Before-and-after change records
********************

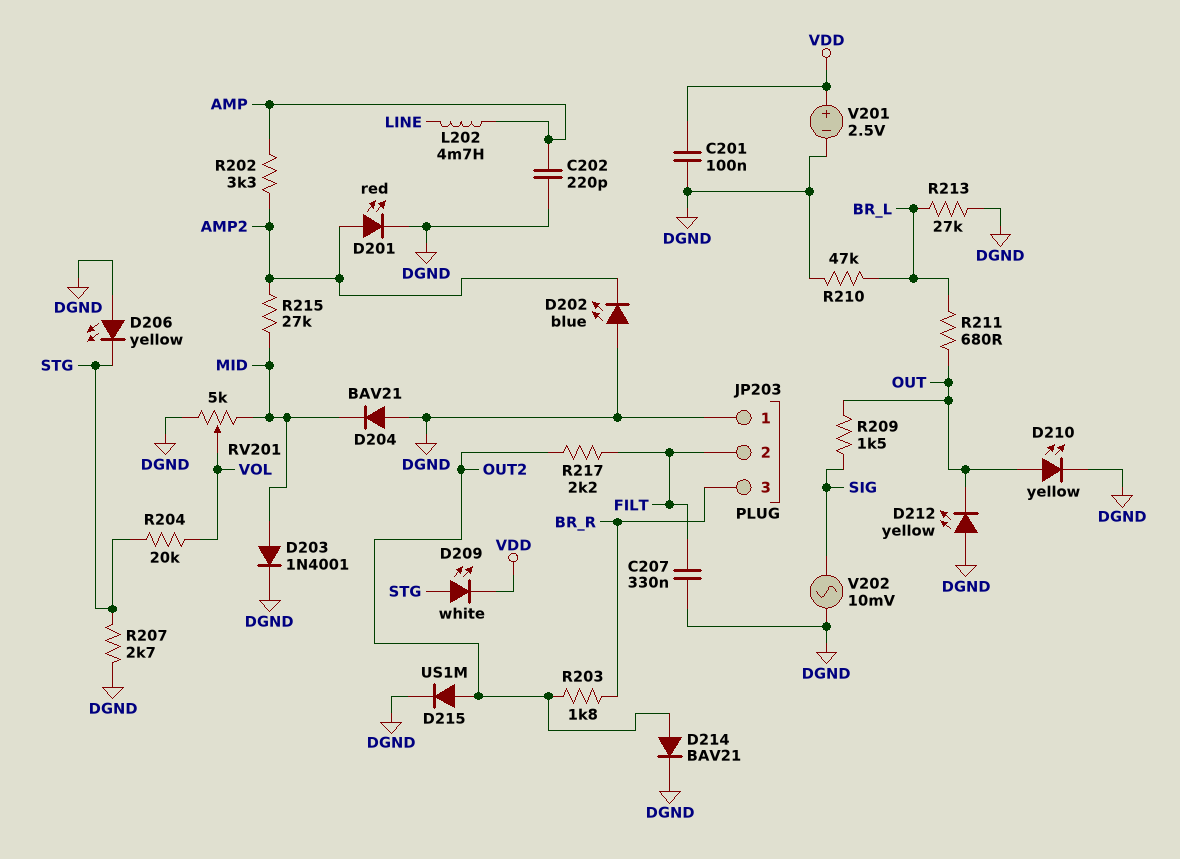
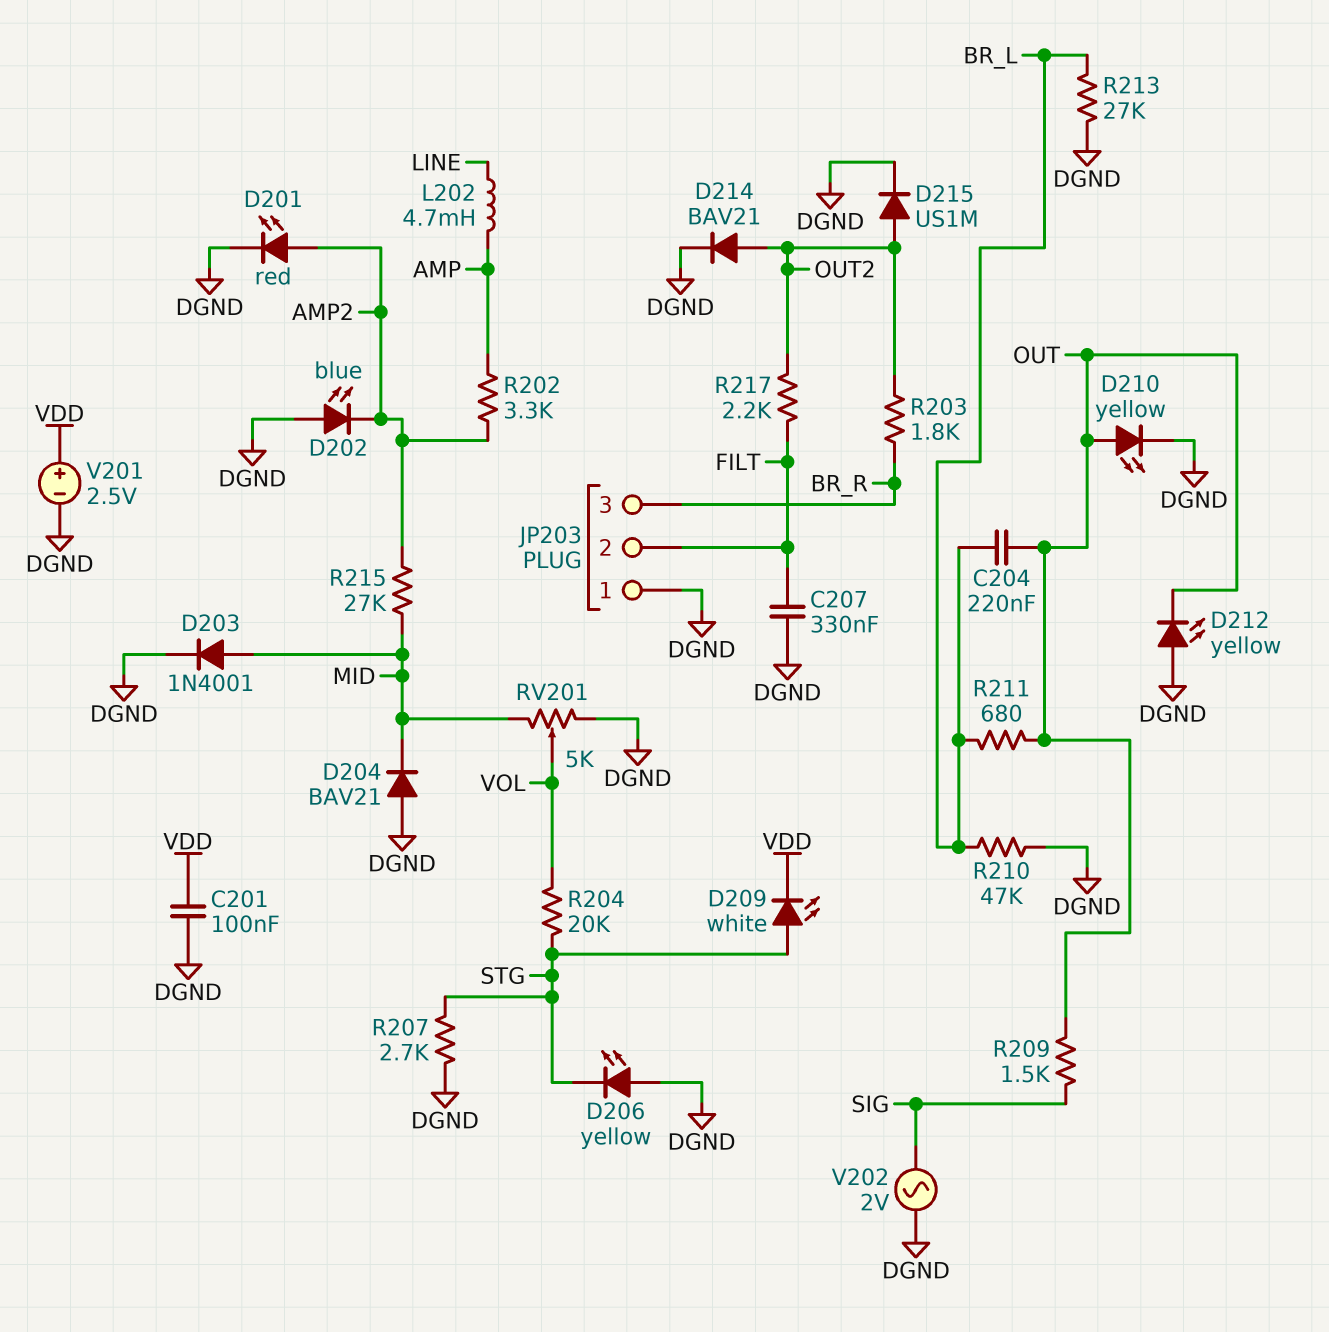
C202: 220pF (AMP, DGND) -> none
C204: none -> 220nF (BR_L, OUT)
V202: AC 10mV (DGND, SIG) -> AC 2V (DGND, SIG)

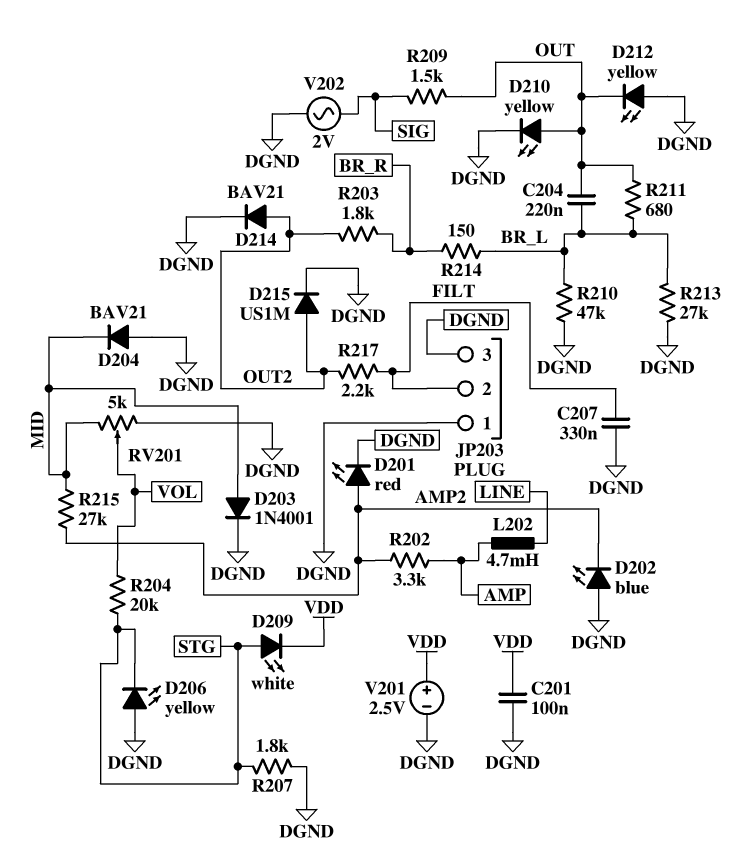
JP203 pin 3: BR_R -> DGND
R207: 2.7k (DGND, STG) -> 1.8k (DGND, STG)
R214: none -> 150 (BR_L, BR_R)

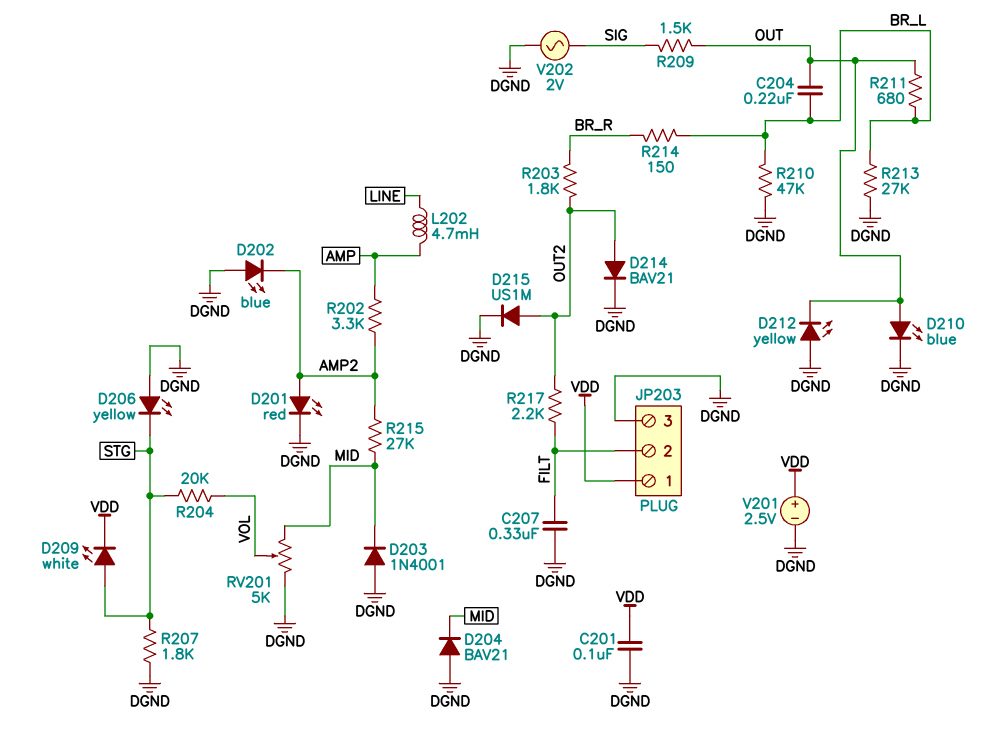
D203: diode 1N4001 (A MID, K DGND) -> diode 1N4001 (A DGND, K MID)
D210: LED yellow (A OUT, K DGND) -> LED blue (A OUT, K DGND)
JP203 pin 1: DGND -> VDD

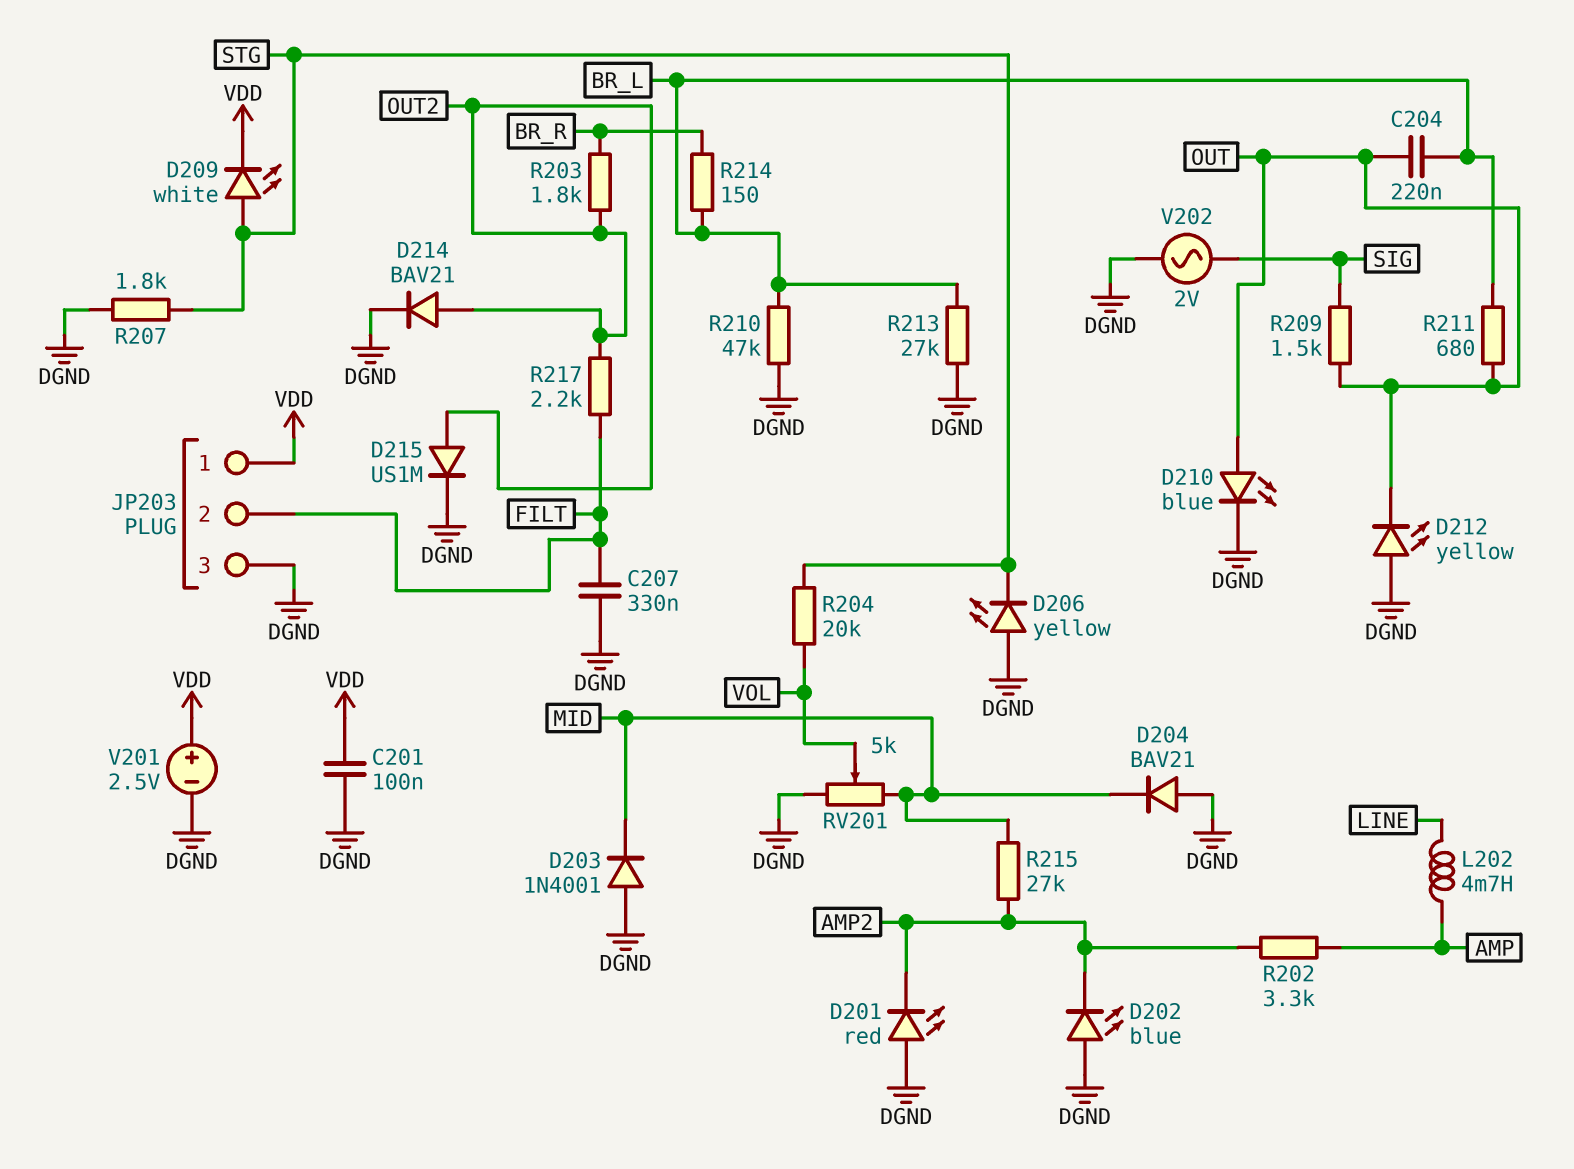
D201: LED red (A AMP2, K DGND) -> LED red (A DGND, K AMP2)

********************

Where a line contains "JP203 pin 1: DGND -> VDD", begin there and set down exactly each line through the end of the data above, omitting any pictures.

JP203 pin 1: DGND -> VDD

D201: LED red (A AMP2, K DGND) -> LED red (A DGND, K AMP2)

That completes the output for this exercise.